--- Requirement ---
If a line in the entries below includes "black", pick it out and copy it.

--- Material shown ---
====================

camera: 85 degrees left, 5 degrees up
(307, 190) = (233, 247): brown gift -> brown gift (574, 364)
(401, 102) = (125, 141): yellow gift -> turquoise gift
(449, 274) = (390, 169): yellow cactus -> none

====================

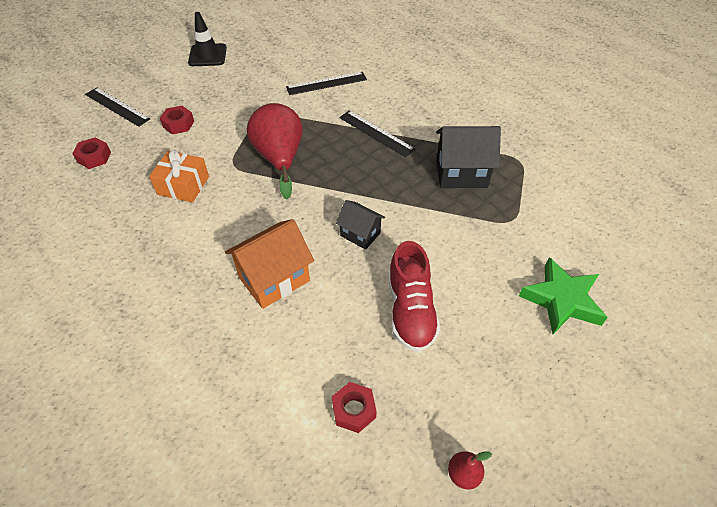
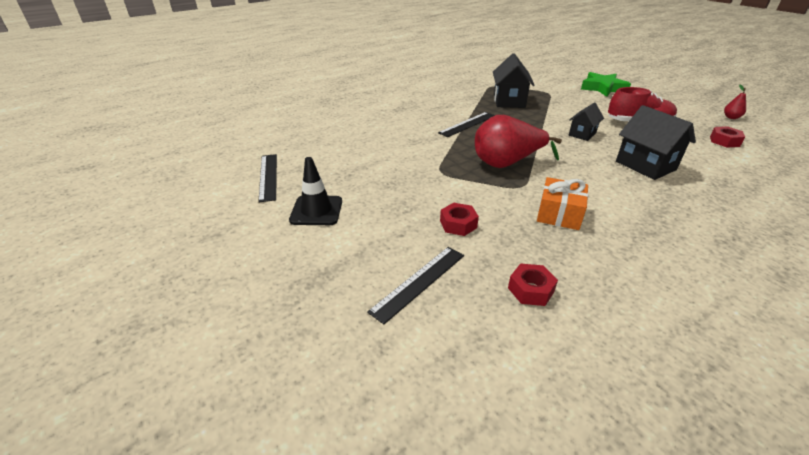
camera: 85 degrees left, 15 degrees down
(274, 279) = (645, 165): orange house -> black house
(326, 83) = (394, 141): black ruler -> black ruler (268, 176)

====================

--- Answer to the problem ---
(274, 279) = (645, 165): orange house -> black house
(326, 83) = (394, 141): black ruler -> black ruler (268, 176)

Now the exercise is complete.